» EXTRACTED INFORMATION
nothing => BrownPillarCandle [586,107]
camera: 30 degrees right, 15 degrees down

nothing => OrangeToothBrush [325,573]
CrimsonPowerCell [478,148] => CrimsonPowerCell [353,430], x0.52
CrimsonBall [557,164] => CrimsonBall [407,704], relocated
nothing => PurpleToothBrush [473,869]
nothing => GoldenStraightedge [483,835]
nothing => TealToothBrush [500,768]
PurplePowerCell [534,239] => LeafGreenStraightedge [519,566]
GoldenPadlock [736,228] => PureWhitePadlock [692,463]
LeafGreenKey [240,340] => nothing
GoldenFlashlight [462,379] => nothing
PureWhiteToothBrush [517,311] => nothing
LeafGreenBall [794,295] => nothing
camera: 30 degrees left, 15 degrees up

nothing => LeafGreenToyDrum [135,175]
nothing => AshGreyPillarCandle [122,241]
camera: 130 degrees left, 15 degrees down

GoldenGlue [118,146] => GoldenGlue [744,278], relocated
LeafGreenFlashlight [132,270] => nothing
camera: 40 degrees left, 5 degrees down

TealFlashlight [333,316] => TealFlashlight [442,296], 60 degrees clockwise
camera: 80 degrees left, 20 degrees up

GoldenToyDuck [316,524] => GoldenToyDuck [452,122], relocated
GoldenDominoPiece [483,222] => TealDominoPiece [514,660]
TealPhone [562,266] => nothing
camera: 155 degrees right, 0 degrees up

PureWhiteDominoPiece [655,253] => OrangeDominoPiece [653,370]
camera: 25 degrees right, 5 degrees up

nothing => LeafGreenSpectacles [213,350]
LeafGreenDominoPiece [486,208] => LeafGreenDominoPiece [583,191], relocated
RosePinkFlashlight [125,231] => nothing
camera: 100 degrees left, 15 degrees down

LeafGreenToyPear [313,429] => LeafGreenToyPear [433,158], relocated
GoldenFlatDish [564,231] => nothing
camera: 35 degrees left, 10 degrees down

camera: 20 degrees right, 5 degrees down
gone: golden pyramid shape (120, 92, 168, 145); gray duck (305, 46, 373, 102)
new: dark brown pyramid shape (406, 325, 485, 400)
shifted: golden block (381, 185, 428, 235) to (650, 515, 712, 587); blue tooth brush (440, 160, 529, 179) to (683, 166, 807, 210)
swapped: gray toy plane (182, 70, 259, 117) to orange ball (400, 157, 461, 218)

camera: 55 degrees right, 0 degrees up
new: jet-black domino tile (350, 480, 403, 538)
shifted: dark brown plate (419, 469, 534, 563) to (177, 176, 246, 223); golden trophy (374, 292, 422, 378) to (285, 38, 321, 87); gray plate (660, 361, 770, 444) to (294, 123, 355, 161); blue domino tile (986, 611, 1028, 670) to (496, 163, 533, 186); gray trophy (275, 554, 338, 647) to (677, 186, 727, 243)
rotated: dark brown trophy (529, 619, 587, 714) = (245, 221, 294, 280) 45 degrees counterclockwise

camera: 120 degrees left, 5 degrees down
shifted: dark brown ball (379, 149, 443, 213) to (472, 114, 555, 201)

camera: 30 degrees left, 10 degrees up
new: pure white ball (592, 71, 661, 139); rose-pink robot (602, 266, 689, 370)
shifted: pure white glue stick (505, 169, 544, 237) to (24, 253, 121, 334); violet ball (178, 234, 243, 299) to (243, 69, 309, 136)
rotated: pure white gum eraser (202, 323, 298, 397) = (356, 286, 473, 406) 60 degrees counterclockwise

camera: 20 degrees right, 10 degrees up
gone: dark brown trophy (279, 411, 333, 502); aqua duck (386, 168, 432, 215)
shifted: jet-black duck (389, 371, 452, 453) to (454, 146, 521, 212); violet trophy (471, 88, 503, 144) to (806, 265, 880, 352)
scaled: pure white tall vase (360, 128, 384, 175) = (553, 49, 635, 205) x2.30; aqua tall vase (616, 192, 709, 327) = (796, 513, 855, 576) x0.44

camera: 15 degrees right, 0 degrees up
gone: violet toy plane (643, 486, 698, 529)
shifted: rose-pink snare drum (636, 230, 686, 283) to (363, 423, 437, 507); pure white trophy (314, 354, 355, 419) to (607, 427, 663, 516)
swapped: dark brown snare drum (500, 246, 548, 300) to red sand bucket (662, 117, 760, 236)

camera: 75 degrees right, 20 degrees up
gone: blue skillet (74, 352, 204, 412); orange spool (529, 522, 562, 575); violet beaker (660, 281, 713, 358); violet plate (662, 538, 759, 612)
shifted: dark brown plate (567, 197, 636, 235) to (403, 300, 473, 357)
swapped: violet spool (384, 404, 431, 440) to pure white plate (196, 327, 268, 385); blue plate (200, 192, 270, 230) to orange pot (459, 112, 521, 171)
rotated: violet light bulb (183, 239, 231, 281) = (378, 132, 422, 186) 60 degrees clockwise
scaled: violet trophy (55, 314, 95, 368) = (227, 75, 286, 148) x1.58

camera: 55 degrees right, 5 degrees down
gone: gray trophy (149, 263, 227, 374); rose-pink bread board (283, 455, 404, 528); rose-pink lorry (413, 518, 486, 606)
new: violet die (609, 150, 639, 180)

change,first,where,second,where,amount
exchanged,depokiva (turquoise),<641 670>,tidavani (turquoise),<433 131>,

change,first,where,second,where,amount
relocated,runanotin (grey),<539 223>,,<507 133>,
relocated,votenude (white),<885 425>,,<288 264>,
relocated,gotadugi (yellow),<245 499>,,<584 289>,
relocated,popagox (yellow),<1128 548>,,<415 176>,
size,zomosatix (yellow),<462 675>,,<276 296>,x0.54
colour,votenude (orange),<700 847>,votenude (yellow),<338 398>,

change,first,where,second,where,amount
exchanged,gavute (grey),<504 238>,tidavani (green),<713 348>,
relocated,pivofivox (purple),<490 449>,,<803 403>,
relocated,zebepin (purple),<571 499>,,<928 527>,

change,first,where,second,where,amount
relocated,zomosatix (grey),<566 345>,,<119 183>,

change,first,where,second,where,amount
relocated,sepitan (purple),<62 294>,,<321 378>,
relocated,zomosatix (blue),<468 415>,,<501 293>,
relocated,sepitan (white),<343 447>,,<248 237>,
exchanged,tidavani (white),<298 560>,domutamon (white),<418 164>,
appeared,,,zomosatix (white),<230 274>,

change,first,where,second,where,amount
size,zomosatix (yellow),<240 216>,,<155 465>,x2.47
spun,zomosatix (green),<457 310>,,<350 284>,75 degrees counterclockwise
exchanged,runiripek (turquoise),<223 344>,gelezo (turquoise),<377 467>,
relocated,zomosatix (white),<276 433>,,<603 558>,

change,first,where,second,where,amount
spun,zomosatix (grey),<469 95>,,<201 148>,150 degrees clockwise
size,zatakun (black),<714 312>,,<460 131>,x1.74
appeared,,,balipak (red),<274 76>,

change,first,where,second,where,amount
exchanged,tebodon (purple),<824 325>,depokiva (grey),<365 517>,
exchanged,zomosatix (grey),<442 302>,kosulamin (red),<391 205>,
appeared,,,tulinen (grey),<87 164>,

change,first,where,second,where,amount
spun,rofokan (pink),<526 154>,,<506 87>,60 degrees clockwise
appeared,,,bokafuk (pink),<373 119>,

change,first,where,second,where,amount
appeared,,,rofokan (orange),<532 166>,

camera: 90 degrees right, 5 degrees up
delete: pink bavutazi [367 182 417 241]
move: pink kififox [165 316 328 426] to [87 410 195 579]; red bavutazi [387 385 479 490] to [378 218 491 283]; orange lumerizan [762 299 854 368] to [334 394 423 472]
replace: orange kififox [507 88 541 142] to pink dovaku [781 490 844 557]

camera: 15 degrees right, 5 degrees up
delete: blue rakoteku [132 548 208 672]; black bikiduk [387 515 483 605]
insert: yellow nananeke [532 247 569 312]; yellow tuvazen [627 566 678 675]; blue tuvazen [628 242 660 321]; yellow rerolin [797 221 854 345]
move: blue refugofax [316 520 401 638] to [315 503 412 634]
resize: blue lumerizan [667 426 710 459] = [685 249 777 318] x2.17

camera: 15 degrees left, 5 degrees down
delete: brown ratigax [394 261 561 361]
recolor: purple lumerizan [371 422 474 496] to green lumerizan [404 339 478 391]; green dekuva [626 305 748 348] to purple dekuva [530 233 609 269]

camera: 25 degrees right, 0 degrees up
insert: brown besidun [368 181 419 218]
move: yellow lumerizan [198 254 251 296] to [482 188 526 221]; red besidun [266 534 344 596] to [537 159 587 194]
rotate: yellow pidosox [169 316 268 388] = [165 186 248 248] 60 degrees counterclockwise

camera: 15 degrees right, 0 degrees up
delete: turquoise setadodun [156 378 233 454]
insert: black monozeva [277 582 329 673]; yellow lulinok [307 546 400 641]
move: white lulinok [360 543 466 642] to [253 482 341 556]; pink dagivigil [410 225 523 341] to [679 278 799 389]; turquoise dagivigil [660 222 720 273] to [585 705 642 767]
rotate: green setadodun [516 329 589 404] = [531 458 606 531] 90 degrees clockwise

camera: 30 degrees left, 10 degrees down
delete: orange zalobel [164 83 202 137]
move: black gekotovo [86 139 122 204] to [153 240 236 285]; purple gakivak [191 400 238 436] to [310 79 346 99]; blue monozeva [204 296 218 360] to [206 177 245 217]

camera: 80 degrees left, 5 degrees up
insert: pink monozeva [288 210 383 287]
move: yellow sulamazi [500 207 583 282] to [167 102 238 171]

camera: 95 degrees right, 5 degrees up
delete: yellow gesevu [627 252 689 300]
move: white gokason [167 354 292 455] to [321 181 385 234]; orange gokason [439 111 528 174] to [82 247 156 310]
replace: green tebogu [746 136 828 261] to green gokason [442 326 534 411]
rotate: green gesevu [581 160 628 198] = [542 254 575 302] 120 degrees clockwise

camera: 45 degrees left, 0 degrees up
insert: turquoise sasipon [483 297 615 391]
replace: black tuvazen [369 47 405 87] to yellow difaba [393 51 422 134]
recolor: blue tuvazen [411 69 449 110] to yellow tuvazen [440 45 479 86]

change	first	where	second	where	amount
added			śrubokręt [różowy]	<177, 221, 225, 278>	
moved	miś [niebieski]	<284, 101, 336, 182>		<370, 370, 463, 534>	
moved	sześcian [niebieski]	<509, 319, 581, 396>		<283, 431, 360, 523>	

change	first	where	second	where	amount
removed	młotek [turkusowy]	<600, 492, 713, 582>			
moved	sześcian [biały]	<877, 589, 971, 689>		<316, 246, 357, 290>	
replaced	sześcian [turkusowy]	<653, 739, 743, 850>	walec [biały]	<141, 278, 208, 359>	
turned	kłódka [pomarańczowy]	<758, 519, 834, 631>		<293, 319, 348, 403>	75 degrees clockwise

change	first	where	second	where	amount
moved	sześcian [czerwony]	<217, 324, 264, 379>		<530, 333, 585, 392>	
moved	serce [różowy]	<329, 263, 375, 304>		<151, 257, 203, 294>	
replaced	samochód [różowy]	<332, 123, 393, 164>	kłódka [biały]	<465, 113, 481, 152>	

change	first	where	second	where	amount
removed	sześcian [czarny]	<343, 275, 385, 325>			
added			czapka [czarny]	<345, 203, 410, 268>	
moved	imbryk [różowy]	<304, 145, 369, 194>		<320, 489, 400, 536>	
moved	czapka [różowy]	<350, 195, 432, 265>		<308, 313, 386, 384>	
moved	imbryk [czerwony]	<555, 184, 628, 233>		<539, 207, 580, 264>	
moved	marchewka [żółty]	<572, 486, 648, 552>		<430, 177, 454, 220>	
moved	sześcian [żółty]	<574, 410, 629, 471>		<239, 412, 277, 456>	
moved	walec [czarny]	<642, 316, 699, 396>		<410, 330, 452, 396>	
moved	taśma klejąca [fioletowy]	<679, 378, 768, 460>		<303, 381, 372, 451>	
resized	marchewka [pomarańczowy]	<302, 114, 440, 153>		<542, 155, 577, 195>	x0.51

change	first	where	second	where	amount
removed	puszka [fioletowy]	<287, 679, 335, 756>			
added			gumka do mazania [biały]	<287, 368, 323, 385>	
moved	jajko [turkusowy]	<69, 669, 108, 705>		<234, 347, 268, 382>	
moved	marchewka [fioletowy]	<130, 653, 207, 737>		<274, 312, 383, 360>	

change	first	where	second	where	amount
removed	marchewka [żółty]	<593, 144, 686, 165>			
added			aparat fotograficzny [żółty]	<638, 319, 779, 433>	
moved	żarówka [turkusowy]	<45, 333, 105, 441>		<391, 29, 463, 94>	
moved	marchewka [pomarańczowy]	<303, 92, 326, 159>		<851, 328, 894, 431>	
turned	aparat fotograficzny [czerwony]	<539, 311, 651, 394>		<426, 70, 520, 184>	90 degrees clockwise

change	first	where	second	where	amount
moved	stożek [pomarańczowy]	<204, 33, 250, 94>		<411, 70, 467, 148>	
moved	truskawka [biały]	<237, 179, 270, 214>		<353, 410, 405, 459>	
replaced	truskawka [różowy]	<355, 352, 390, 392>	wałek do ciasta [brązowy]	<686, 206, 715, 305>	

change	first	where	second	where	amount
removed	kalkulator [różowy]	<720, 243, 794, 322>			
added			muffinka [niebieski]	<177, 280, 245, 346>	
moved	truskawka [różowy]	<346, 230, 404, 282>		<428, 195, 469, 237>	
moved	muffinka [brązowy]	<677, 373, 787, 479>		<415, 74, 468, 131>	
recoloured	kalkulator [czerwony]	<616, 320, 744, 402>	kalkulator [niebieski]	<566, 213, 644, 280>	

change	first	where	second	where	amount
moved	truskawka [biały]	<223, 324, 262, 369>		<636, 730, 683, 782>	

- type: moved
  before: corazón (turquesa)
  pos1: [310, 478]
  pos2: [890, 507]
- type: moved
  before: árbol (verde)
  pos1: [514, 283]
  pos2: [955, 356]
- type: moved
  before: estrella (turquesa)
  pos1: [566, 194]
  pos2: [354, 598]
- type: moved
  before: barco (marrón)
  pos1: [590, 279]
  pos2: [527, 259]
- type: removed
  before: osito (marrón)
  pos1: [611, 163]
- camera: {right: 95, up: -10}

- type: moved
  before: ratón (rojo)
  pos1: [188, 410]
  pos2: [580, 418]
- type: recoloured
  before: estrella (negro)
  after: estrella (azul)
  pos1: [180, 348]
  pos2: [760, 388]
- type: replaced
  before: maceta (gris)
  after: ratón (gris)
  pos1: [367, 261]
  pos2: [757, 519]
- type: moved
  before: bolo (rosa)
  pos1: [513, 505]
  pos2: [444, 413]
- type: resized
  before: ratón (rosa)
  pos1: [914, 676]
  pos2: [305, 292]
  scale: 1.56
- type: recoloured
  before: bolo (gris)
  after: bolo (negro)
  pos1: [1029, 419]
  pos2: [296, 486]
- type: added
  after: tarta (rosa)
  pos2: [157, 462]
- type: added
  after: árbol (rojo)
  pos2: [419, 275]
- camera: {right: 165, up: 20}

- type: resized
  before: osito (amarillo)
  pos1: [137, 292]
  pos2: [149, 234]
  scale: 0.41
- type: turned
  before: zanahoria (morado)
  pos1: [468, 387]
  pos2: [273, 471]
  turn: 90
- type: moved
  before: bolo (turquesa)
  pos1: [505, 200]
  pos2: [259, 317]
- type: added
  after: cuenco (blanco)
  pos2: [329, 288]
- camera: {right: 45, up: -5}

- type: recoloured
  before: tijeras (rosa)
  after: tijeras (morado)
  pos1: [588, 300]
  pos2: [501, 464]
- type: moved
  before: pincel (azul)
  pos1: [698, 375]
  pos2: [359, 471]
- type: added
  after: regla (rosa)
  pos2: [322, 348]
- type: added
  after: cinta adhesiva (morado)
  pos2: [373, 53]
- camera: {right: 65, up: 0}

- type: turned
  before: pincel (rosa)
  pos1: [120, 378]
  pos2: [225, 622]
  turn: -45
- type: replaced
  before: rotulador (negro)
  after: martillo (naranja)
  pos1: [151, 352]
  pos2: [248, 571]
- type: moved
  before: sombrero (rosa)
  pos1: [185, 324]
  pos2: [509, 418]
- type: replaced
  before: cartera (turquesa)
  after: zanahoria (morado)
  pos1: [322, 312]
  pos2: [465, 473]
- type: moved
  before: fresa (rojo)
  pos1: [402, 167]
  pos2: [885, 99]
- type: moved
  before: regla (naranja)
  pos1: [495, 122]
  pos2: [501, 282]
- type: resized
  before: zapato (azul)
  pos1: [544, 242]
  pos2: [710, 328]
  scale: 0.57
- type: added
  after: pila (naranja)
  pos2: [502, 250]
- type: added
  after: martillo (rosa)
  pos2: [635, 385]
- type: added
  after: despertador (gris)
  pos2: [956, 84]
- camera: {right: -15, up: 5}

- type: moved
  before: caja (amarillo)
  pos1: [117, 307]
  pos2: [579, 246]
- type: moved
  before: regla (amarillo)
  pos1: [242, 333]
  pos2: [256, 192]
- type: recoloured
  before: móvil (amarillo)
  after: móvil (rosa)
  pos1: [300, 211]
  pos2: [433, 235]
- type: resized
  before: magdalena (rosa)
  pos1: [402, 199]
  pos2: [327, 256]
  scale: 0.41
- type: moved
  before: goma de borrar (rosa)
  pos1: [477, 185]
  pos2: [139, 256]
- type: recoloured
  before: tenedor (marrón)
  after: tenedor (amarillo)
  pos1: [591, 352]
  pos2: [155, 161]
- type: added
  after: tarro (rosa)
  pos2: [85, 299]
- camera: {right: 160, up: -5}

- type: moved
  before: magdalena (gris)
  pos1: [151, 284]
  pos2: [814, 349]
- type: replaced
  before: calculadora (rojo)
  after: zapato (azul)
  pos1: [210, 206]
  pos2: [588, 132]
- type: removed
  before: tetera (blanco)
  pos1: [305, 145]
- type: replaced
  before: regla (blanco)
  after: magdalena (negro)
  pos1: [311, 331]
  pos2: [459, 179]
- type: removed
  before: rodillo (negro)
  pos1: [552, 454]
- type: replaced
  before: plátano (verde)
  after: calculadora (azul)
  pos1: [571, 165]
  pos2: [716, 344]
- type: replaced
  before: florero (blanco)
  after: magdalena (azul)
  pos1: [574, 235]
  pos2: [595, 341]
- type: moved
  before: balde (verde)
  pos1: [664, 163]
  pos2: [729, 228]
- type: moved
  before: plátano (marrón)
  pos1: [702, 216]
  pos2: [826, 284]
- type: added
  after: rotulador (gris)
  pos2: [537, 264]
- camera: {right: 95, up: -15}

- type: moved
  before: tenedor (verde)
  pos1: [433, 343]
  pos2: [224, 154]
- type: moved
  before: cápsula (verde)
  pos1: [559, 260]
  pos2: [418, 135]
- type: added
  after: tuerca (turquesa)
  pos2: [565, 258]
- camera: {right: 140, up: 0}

» TASK GOAL
Check every line of the records above for the string "pyramid". Copy those that hold it.

» EXERCISE SOLUTION
gone: golden pyramid shape (120, 92, 168, 145); gray duck (305, 46, 373, 102)
new: dark brown pyramid shape (406, 325, 485, 400)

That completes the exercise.